**TRY IT**
Scan the records below for the line with "none -> cyan brick C1 level 1" and the line with "orange plate I5:J6". Repeat those two lines and every line between them exactly, and nothing else.

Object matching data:
_ _ _ _ _ _ _

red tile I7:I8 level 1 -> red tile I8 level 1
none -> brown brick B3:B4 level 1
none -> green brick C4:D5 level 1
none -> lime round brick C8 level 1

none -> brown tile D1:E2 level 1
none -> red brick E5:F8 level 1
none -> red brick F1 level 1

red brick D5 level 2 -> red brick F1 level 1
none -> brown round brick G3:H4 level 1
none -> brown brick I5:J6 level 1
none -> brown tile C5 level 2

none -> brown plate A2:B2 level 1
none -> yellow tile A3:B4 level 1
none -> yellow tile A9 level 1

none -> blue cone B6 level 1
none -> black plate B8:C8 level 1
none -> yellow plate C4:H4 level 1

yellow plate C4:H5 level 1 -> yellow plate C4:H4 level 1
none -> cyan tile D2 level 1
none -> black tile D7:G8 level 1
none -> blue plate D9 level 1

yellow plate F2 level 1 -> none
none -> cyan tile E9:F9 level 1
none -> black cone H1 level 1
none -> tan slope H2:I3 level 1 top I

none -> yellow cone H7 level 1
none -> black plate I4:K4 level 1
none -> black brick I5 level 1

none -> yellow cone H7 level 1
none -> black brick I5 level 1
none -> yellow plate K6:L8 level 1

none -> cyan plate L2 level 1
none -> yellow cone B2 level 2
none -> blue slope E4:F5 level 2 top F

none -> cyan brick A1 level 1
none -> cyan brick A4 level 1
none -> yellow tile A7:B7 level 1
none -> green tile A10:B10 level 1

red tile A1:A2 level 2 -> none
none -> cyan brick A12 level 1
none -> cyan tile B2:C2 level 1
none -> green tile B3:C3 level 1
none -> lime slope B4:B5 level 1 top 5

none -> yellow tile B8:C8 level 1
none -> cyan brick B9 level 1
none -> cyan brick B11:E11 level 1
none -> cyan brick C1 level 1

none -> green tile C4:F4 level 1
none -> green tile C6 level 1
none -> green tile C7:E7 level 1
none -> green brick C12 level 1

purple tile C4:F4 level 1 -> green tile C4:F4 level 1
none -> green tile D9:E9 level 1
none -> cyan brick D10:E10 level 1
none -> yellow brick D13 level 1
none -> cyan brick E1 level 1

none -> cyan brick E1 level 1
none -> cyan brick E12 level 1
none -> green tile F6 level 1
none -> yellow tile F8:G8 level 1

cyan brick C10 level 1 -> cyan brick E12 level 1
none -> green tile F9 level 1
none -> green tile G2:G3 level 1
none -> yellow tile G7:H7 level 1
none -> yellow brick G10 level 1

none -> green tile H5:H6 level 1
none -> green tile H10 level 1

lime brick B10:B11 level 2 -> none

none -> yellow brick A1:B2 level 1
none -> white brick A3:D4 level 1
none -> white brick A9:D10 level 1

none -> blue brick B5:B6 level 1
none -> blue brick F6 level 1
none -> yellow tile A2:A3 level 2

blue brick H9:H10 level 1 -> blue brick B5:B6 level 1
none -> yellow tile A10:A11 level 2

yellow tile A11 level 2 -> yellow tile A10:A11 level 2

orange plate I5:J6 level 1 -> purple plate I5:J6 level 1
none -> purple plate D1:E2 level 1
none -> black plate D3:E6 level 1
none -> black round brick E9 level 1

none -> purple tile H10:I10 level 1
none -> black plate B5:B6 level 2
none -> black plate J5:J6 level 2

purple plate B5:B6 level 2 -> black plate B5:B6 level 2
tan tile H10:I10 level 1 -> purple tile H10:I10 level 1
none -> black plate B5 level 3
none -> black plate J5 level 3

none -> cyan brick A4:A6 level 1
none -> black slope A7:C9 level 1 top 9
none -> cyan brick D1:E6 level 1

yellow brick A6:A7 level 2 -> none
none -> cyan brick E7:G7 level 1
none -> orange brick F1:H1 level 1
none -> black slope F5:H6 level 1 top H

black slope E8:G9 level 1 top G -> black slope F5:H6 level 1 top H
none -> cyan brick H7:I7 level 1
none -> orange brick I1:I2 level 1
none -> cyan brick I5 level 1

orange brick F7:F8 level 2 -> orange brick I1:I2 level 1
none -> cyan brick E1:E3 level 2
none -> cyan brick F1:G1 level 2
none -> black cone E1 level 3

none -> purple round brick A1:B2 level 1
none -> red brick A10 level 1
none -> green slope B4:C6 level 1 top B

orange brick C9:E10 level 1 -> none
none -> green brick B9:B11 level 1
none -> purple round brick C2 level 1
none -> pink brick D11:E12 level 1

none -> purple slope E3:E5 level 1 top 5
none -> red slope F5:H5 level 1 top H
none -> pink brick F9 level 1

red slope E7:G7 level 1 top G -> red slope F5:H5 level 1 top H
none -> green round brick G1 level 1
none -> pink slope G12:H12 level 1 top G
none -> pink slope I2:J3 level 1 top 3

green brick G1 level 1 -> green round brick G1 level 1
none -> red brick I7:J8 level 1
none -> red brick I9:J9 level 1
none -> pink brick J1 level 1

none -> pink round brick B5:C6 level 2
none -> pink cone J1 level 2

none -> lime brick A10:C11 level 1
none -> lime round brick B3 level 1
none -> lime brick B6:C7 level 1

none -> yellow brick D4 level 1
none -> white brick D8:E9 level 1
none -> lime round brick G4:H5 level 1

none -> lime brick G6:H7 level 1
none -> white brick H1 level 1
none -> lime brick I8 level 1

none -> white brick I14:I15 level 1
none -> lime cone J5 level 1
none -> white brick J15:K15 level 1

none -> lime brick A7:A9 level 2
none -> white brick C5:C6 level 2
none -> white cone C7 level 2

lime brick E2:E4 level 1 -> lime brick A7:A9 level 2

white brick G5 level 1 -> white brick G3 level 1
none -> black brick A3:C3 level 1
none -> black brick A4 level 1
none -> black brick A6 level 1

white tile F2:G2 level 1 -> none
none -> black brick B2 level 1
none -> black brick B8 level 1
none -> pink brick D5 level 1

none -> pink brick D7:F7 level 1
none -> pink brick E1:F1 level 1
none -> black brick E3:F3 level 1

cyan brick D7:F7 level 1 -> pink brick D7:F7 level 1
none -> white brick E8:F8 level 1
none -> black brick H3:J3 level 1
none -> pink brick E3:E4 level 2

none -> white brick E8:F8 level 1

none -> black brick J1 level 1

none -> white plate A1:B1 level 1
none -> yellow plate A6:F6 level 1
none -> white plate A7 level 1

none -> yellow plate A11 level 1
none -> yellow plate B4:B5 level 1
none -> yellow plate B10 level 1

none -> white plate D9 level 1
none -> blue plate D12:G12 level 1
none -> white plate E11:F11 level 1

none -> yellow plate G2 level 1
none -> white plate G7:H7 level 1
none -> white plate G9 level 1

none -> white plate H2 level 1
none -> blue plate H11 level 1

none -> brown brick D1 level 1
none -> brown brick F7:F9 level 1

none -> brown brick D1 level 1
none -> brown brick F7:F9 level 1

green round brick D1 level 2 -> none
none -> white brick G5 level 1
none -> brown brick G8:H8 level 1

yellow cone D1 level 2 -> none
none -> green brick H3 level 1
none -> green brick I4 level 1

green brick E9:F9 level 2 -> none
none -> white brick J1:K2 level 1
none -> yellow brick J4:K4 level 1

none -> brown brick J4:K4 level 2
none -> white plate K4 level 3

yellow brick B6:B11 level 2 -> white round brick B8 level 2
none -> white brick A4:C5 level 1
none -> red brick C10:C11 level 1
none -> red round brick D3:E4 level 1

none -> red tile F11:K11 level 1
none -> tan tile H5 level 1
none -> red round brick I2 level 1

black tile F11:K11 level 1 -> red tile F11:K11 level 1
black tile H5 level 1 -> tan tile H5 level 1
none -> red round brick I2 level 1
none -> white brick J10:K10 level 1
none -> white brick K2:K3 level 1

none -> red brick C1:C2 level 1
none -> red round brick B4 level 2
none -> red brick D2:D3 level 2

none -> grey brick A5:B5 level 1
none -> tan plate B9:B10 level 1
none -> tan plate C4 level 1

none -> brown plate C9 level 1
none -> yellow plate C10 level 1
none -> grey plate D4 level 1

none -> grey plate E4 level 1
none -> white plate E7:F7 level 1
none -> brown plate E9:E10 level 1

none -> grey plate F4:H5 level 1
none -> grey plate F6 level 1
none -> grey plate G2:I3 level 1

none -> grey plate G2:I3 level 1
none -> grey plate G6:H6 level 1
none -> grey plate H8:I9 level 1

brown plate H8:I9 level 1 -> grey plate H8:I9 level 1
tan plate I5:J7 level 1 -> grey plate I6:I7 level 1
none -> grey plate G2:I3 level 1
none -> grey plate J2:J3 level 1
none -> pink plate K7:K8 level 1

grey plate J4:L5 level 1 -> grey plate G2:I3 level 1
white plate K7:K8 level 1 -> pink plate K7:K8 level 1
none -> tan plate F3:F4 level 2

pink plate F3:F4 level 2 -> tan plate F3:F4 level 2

_ _ _ _ _ _ _

**WRITTEN RESPONSE**
none -> cyan brick C1 level 1

none -> green tile C4:F4 level 1
none -> green tile C6 level 1
none -> green tile C7:E7 level 1
none -> green brick C12 level 1

purple tile C4:F4 level 1 -> green tile C4:F4 level 1
none -> green tile D9:E9 level 1
none -> cyan brick D10:E10 level 1
none -> yellow brick D13 level 1
none -> cyan brick E1 level 1

none -> cyan brick E1 level 1
none -> cyan brick E12 level 1
none -> green tile F6 level 1
none -> yellow tile F8:G8 level 1

cyan brick C10 level 1 -> cyan brick E12 level 1
none -> green tile F9 level 1
none -> green tile G2:G3 level 1
none -> yellow tile G7:H7 level 1
none -> yellow brick G10 level 1

none -> green tile H5:H6 level 1
none -> green tile H10 level 1

lime brick B10:B11 level 2 -> none

none -> yellow brick A1:B2 level 1
none -> white brick A3:D4 level 1
none -> white brick A9:D10 level 1

none -> blue brick B5:B6 level 1
none -> blue brick F6 level 1
none -> yellow tile A2:A3 level 2

blue brick H9:H10 level 1 -> blue brick B5:B6 level 1
none -> yellow tile A10:A11 level 2

yellow tile A11 level 2 -> yellow tile A10:A11 level 2

orange plate I5:J6 level 1 -> purple plate I5:J6 level 1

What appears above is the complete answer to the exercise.